* **YOUR INSTRUCTIONS**:
Could you copy all of the records below exactly as they appear?

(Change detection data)

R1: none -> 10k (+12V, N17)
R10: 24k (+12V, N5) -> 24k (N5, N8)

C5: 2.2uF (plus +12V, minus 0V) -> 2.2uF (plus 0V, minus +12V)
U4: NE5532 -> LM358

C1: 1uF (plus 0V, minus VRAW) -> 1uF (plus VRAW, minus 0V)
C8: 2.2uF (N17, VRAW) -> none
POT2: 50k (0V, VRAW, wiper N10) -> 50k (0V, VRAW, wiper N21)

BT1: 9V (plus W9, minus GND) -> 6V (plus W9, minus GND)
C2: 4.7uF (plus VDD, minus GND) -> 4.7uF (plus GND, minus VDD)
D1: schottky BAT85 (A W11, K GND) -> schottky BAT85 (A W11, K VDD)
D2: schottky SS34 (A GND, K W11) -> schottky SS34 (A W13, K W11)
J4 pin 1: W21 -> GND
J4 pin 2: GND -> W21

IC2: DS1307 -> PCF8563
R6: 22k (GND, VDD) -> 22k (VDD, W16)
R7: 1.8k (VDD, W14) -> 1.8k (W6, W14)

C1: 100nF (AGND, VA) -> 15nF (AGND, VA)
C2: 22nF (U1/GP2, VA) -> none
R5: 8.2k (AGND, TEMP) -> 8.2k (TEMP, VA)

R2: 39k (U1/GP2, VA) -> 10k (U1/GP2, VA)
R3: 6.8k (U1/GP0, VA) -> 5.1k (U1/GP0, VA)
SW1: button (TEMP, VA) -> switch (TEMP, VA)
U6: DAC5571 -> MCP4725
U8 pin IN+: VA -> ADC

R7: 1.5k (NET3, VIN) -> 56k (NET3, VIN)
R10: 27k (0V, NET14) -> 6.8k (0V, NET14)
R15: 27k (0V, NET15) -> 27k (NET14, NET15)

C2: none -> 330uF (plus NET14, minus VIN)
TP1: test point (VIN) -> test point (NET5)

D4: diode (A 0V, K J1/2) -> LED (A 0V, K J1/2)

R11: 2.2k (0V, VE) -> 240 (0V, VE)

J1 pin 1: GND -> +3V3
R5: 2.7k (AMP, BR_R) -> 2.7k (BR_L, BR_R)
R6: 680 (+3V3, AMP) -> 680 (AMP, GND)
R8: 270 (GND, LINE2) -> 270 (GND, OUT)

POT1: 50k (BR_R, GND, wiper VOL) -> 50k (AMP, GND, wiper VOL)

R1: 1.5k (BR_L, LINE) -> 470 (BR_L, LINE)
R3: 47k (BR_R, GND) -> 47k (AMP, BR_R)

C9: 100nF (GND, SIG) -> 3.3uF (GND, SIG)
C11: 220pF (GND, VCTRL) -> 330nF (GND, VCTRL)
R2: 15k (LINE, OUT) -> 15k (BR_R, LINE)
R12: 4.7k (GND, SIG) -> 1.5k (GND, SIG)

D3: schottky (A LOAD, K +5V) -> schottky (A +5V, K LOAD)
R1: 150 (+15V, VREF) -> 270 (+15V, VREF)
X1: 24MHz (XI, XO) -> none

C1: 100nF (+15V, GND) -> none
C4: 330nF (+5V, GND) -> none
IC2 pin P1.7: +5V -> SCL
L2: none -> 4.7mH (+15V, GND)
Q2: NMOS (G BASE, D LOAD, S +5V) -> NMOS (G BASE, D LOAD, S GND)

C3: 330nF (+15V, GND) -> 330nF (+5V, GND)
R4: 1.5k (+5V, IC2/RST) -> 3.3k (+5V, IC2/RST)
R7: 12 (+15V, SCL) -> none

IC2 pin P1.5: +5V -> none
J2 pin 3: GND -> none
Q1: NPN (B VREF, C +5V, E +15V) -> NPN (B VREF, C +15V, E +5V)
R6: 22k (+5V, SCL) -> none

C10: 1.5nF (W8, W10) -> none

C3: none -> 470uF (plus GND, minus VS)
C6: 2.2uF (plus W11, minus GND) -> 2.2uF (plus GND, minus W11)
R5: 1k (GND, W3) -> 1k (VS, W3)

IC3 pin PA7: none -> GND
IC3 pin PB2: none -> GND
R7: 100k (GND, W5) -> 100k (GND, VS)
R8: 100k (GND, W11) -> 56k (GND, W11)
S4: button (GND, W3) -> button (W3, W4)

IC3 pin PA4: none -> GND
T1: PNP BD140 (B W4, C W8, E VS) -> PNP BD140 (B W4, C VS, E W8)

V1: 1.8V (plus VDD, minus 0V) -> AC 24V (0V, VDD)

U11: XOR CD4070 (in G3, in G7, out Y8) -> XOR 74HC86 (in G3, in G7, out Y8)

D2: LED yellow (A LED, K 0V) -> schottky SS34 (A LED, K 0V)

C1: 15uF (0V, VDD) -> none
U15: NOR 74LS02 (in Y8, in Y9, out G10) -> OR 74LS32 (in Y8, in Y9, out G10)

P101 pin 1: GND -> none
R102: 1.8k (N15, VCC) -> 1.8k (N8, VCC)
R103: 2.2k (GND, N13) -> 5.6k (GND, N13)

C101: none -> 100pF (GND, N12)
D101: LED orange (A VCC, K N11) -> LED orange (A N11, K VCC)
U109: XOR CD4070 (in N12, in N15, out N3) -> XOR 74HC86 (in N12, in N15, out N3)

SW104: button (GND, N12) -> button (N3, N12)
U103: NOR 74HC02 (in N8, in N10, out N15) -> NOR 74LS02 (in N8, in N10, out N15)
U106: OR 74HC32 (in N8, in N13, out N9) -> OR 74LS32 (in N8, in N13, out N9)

* **WRITTEN SOLUTION**:
R1: none -> 10k (+12V, N17)
R10: 24k (+12V, N5) -> 24k (N5, N8)

C5: 2.2uF (plus +12V, minus 0V) -> 2.2uF (plus 0V, minus +12V)
U4: NE5532 -> LM358

C1: 1uF (plus 0V, minus VRAW) -> 1uF (plus VRAW, minus 0V)
C8: 2.2uF (N17, VRAW) -> none
POT2: 50k (0V, VRAW, wiper N10) -> 50k (0V, VRAW, wiper N21)

BT1: 9V (plus W9, minus GND) -> 6V (plus W9, minus GND)
C2: 4.7uF (plus VDD, minus GND) -> 4.7uF (plus GND, minus VDD)
D1: schottky BAT85 (A W11, K GND) -> schottky BAT85 (A W11, K VDD)
D2: schottky SS34 (A GND, K W11) -> schottky SS34 (A W13, K W11)
J4 pin 1: W21 -> GND
J4 pin 2: GND -> W21

IC2: DS1307 -> PCF8563
R6: 22k (GND, VDD) -> 22k (VDD, W16)
R7: 1.8k (VDD, W14) -> 1.8k (W6, W14)

C1: 100nF (AGND, VA) -> 15nF (AGND, VA)
C2: 22nF (U1/GP2, VA) -> none
R5: 8.2k (AGND, TEMP) -> 8.2k (TEMP, VA)

R2: 39k (U1/GP2, VA) -> 10k (U1/GP2, VA)
R3: 6.8k (U1/GP0, VA) -> 5.1k (U1/GP0, VA)
SW1: button (TEMP, VA) -> switch (TEMP, VA)
U6: DAC5571 -> MCP4725
U8 pin IN+: VA -> ADC

R7: 1.5k (NET3, VIN) -> 56k (NET3, VIN)
R10: 27k (0V, NET14) -> 6.8k (0V, NET14)
R15: 27k (0V, NET15) -> 27k (NET14, NET15)

C2: none -> 330uF (plus NET14, minus VIN)
TP1: test point (VIN) -> test point (NET5)

D4: diode (A 0V, K J1/2) -> LED (A 0V, K J1/2)

R11: 2.2k (0V, VE) -> 240 (0V, VE)

J1 pin 1: GND -> +3V3
R5: 2.7k (AMP, BR_R) -> 2.7k (BR_L, BR_R)
R6: 680 (+3V3, AMP) -> 680 (AMP, GND)
R8: 270 (GND, LINE2) -> 270 (GND, OUT)

POT1: 50k (BR_R, GND, wiper VOL) -> 50k (AMP, GND, wiper VOL)

R1: 1.5k (BR_L, LINE) -> 470 (BR_L, LINE)
R3: 47k (BR_R, GND) -> 47k (AMP, BR_R)

C9: 100nF (GND, SIG) -> 3.3uF (GND, SIG)
C11: 220pF (GND, VCTRL) -> 330nF (GND, VCTRL)
R2: 15k (LINE, OUT) -> 15k (BR_R, LINE)
R12: 4.7k (GND, SIG) -> 1.5k (GND, SIG)

D3: schottky (A LOAD, K +5V) -> schottky (A +5V, K LOAD)
R1: 150 (+15V, VREF) -> 270 (+15V, VREF)
X1: 24MHz (XI, XO) -> none

C1: 100nF (+15V, GND) -> none
C4: 330nF (+5V, GND) -> none
IC2 pin P1.7: +5V -> SCL
L2: none -> 4.7mH (+15V, GND)
Q2: NMOS (G BASE, D LOAD, S +5V) -> NMOS (G BASE, D LOAD, S GND)

C3: 330nF (+15V, GND) -> 330nF (+5V, GND)
R4: 1.5k (+5V, IC2/RST) -> 3.3k (+5V, IC2/RST)
R7: 12 (+15V, SCL) -> none

IC2 pin P1.5: +5V -> none
J2 pin 3: GND -> none
Q1: NPN (B VREF, C +5V, E +15V) -> NPN (B VREF, C +15V, E +5V)
R6: 22k (+5V, SCL) -> none

C10: 1.5nF (W8, W10) -> none

C3: none -> 470uF (plus GND, minus VS)
C6: 2.2uF (plus W11, minus GND) -> 2.2uF (plus GND, minus W11)
R5: 1k (GND, W3) -> 1k (VS, W3)

IC3 pin PA7: none -> GND
IC3 pin PB2: none -> GND
R7: 100k (GND, W5) -> 100k (GND, VS)
R8: 100k (GND, W11) -> 56k (GND, W11)
S4: button (GND, W3) -> button (W3, W4)

IC3 pin PA4: none -> GND
T1: PNP BD140 (B W4, C W8, E VS) -> PNP BD140 (B W4, C VS, E W8)

V1: 1.8V (plus VDD, minus 0V) -> AC 24V (0V, VDD)

U11: XOR CD4070 (in G3, in G7, out Y8) -> XOR 74HC86 (in G3, in G7, out Y8)

D2: LED yellow (A LED, K 0V) -> schottky SS34 (A LED, K 0V)

C1: 15uF (0V, VDD) -> none
U15: NOR 74LS02 (in Y8, in Y9, out G10) -> OR 74LS32 (in Y8, in Y9, out G10)

P101 pin 1: GND -> none
R102: 1.8k (N15, VCC) -> 1.8k (N8, VCC)
R103: 2.2k (GND, N13) -> 5.6k (GND, N13)

C101: none -> 100pF (GND, N12)
D101: LED orange (A VCC, K N11) -> LED orange (A N11, K VCC)
U109: XOR CD4070 (in N12, in N15, out N3) -> XOR 74HC86 (in N12, in N15, out N3)

SW104: button (GND, N12) -> button (N3, N12)
U103: NOR 74HC02 (in N8, in N10, out N15) -> NOR 74LS02 (in N8, in N10, out N15)
U106: OR 74HC32 (in N8, in N13, out N9) -> OR 74LS32 (in N8, in N13, out N9)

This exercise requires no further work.